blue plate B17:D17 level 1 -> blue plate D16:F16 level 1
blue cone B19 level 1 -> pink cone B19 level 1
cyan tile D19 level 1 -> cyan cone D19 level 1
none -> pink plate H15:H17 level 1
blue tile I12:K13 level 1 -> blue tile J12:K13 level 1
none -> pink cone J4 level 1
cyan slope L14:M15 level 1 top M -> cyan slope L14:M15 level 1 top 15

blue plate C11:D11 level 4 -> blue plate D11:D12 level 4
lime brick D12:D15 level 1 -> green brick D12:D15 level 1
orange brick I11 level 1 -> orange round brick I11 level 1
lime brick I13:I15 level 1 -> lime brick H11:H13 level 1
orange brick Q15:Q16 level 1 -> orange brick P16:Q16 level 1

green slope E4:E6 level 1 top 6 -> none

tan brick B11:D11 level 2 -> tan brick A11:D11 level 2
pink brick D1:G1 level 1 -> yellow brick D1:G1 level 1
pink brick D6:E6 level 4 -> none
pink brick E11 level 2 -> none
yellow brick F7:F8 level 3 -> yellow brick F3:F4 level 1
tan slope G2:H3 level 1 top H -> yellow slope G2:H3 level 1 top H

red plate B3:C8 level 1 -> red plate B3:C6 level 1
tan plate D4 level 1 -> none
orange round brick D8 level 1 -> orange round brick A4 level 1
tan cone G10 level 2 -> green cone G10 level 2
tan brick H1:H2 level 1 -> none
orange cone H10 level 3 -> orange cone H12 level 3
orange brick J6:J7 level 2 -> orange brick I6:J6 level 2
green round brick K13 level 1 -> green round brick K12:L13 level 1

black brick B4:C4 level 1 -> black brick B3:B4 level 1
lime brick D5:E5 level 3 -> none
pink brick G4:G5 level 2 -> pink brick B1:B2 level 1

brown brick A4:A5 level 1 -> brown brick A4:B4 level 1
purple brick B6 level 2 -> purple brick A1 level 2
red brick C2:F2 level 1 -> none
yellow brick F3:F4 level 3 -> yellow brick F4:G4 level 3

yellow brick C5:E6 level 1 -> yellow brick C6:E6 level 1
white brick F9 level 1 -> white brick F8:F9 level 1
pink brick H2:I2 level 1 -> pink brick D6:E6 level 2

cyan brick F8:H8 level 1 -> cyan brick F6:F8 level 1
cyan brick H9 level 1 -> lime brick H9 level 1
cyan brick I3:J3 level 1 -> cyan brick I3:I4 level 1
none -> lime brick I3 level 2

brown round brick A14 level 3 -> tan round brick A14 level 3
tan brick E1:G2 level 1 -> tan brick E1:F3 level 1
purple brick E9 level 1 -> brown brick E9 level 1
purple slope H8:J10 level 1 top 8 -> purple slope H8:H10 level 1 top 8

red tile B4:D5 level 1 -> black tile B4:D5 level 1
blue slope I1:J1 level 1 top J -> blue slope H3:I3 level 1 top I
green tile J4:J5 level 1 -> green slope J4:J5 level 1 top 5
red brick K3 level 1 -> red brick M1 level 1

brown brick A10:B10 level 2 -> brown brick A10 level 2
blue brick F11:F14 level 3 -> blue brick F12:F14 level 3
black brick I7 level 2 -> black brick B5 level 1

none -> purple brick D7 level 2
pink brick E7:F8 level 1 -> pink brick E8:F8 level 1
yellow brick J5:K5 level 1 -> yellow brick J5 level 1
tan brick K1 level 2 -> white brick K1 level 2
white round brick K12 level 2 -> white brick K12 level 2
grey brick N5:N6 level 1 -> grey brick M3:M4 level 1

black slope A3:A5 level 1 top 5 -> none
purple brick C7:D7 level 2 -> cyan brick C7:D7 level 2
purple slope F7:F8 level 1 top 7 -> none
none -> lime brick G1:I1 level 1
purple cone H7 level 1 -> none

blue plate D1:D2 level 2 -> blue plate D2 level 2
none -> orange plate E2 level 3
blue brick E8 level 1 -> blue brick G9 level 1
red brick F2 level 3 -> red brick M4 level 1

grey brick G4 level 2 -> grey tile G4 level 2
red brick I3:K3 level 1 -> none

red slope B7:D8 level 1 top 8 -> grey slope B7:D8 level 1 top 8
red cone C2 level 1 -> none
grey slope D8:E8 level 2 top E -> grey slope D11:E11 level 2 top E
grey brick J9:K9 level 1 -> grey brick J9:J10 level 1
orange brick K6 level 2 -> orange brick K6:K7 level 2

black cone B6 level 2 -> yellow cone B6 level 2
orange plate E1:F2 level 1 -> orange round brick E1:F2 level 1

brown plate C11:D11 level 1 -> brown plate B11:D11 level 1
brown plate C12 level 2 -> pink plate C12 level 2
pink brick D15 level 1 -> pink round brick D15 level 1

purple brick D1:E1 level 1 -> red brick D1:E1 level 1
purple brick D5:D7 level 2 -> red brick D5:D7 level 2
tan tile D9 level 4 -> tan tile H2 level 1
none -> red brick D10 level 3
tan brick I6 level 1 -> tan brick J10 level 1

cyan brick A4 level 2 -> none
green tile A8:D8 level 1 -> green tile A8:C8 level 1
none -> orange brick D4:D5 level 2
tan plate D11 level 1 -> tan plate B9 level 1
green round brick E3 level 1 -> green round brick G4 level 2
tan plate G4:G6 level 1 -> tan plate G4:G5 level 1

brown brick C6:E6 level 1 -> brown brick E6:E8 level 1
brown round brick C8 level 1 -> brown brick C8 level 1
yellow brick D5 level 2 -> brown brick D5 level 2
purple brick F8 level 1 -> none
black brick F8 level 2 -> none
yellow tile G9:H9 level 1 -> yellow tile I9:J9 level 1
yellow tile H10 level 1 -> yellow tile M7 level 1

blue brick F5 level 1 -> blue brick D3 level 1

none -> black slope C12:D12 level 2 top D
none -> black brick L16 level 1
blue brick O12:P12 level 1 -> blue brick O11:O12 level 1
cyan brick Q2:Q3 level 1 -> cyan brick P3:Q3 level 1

What is needed
The range runs from the line with "red plate B3:C8" up to and including the line with "pink brick H2:I2" in the listing above; please write out exactly those lines and nothing more.

Your response
red plate B3:C8 level 1 -> red plate B3:C6 level 1
tan plate D4 level 1 -> none
orange round brick D8 level 1 -> orange round brick A4 level 1
tan cone G10 level 2 -> green cone G10 level 2
tan brick H1:H2 level 1 -> none
orange cone H10 level 3 -> orange cone H12 level 3
orange brick J6:J7 level 2 -> orange brick I6:J6 level 2
green round brick K13 level 1 -> green round brick K12:L13 level 1

black brick B4:C4 level 1 -> black brick B3:B4 level 1
lime brick D5:E5 level 3 -> none
pink brick G4:G5 level 2 -> pink brick B1:B2 level 1

brown brick A4:A5 level 1 -> brown brick A4:B4 level 1
purple brick B6 level 2 -> purple brick A1 level 2
red brick C2:F2 level 1 -> none
yellow brick F3:F4 level 3 -> yellow brick F4:G4 level 3

yellow brick C5:E6 level 1 -> yellow brick C6:E6 level 1
white brick F9 level 1 -> white brick F8:F9 level 1
pink brick H2:I2 level 1 -> pink brick D6:E6 level 2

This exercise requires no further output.